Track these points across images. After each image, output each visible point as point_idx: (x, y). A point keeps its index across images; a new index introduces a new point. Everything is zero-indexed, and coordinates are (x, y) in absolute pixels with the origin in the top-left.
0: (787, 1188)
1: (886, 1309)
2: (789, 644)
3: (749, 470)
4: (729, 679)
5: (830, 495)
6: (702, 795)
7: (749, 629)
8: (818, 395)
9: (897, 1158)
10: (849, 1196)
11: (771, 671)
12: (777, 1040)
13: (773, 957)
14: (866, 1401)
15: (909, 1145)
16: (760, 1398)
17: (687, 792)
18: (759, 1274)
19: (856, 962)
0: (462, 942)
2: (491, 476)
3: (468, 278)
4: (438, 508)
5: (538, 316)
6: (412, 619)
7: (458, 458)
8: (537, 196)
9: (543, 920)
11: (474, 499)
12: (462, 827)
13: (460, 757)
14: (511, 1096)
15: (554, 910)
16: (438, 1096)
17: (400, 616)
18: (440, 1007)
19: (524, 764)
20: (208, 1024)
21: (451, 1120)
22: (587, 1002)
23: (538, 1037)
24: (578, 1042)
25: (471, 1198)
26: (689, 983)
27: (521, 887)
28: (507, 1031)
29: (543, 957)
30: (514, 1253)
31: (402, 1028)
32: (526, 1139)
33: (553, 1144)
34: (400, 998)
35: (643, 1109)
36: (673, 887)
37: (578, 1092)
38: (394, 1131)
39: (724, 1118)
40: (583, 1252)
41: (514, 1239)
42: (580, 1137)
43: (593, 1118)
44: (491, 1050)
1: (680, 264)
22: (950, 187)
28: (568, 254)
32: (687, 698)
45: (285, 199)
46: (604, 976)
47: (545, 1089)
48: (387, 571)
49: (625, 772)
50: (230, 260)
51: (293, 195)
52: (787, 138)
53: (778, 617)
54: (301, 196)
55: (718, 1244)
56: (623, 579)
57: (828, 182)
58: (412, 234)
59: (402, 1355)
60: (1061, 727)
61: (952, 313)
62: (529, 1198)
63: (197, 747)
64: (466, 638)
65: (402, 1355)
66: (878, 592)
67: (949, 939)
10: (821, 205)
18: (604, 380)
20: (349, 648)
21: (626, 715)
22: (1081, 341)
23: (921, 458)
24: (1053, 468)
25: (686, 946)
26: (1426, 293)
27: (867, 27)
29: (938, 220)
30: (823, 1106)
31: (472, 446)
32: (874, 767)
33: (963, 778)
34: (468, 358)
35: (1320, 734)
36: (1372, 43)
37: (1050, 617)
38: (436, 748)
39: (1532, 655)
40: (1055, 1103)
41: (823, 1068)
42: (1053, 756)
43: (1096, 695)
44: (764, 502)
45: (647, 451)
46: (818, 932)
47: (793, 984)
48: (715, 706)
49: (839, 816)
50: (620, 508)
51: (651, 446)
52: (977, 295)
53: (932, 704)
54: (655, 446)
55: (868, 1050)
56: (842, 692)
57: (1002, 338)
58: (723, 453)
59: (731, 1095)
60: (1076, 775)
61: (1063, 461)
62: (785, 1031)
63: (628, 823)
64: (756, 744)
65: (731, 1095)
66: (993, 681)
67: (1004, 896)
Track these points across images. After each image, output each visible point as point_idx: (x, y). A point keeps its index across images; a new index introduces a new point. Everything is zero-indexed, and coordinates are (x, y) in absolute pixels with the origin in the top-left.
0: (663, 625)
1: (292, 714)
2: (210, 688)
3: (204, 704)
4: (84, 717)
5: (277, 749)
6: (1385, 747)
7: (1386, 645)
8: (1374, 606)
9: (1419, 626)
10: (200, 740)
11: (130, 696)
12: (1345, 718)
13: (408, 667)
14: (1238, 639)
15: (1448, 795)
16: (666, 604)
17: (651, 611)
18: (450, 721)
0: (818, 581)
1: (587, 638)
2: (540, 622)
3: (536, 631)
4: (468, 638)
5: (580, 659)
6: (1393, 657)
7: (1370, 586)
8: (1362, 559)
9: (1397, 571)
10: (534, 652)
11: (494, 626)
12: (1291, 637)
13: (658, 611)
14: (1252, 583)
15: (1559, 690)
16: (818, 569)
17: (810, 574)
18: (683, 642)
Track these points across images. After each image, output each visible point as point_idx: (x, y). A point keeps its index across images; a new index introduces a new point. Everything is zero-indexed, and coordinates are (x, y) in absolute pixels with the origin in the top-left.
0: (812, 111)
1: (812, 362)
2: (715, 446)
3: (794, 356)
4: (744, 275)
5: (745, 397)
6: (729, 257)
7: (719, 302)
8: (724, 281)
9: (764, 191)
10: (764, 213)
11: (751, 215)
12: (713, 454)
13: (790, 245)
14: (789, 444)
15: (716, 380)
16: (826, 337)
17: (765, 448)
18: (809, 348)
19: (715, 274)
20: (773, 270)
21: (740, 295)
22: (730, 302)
++++
Reproduce every line above verbatim, keeping each character, number, and line break unchanged.

**Worked answer**:
Track these points across images. After each image, output each visible point as point_idx: (x, y). A point keeps its index across images; a new index introduces a new point. Everything is zero-indexed, and coordinates are (x, y) in absolute pixels with the origin in the top-left.
0: (787, 1188)
1: (886, 1309)
2: (789, 644)
3: (749, 470)
4: (729, 679)
5: (830, 495)
6: (702, 795)
7: (749, 629)
8: (818, 395)
9: (897, 1158)
10: (849, 1196)
11: (771, 671)
12: (777, 1040)
13: (773, 957)
14: (866, 1401)
15: (909, 1145)
16: (760, 1398)
17: (687, 792)
18: (759, 1274)
19: (856, 962)
0: (462, 942)
2: (491, 476)
3: (468, 278)
4: (438, 508)
5: (538, 316)
6: (412, 619)
7: (458, 458)
8: (537, 196)
9: (543, 920)
11: (474, 499)
12: (462, 827)
13: (460, 757)
14: (511, 1096)
15: (554, 910)
16: (438, 1096)
17: (400, 616)
18: (440, 1007)
19: (524, 764)
20: (208, 1024)
21: (451, 1120)
22: (587, 1002)
23: (538, 1037)
24: (578, 1042)
25: (471, 1198)
26: (689, 983)
27: (521, 887)
28: (507, 1031)
29: (543, 957)
30: (514, 1253)
31: (402, 1028)
32: (526, 1139)
33: (553, 1144)
34: (400, 998)
35: (643, 1109)
36: (673, 887)
37: (578, 1092)
38: (394, 1131)
39: (724, 1118)
40: (583, 1252)
41: (514, 1239)
42: (580, 1137)
43: (593, 1118)
44: (491, 1050)
1: (680, 264)
22: (950, 187)
28: (568, 254)
32: (687, 698)
45: (285, 199)
46: (604, 976)
47: (545, 1089)
48: (387, 571)
49: (625, 772)
50: (230, 260)
51: (293, 195)
52: (787, 138)
53: (778, 617)
54: (301, 196)
55: (718, 1244)
56: (623, 579)
57: (828, 182)
58: (412, 234)
59: (402, 1355)
60: (1061, 727)
61: (952, 313)
62: (529, 1198)
63: (197, 747)
64: (466, 638)
65: (402, 1355)
66: (878, 592)
67: (949, 939)
10: (821, 205)
18: (604, 380)
20: (349, 648)
21: (626, 715)
22: (1081, 341)
23: (921, 458)
24: (1053, 468)
25: (686, 946)
26: (1426, 293)
27: (867, 27)
29: (938, 220)
30: (823, 1106)
31: (472, 446)
32: (874, 767)
33: (963, 778)
34: (468, 358)
35: (1320, 734)
36: (1372, 43)
37: (1050, 617)
38: (436, 748)
39: (1532, 655)
40: (1055, 1103)
41: (823, 1068)
42: (1053, 756)
43: (1096, 695)
44: (764, 502)
45: (647, 451)
46: (818, 932)
47: (793, 984)
48: (715, 706)
49: (839, 816)
50: (620, 508)
51: (651, 446)
52: (977, 295)
53: (932, 704)
54: (655, 446)
55: (868, 1050)
56: (842, 692)
57: (1002, 338)
58: (723, 453)
59: (731, 1095)
60: (1076, 775)
61: (1063, 461)
62: (785, 1031)
63: (628, 823)
64: (756, 744)
65: (731, 1095)
66: (993, 681)
67: (1004, 896)
Track these points across images. After each image, output each visible point as point_idx: (x, y). A point keeps its index across images; a new index introduces a new point. Everything is zero-indexed, and coordinates are (x, y) in absolute pixels with the origin in the top-left.
0: (663, 625)
1: (292, 714)
2: (210, 688)
3: (204, 704)
4: (84, 717)
5: (277, 749)
6: (1385, 747)
7: (1386, 645)
8: (1374, 606)
9: (1419, 626)
10: (200, 740)
11: (130, 696)
12: (1345, 718)
13: (408, 667)
14: (1238, 639)
15: (1448, 795)
16: (666, 604)
17: (651, 611)
18: (450, 721)
0: (818, 581)
1: (587, 638)
2: (540, 622)
3: (536, 631)
4: (468, 638)
5: (580, 659)
6: (1393, 657)
7: (1370, 586)
8: (1362, 559)
9: (1397, 571)
10: (534, 652)
11: (494, 626)
12: (1291, 637)
13: (658, 611)
14: (1252, 583)
15: (1559, 690)
16: (818, 569)
17: (810, 574)
18: (683, 642)
Track these points across images. After each image, output each visible point as point_idx: (x, y). A point keeps its index across images; a new index introduces a new point. Everything is zero-indexed, and coordinates are (x, y) in absolute pixels with the origin in the top-left.
0: (812, 111)
1: (812, 362)
2: (715, 446)
3: (794, 356)
4: (744, 275)
5: (745, 397)
6: (729, 257)
7: (719, 302)
8: (724, 281)
9: (764, 191)
10: (764, 213)
11: (751, 215)
12: (713, 454)
13: (790, 245)
14: (789, 444)
15: (716, 380)
16: (826, 337)
17: (765, 448)
18: (809, 348)
19: (715, 274)
20: (773, 270)
21: (740, 295)
22: (730, 302)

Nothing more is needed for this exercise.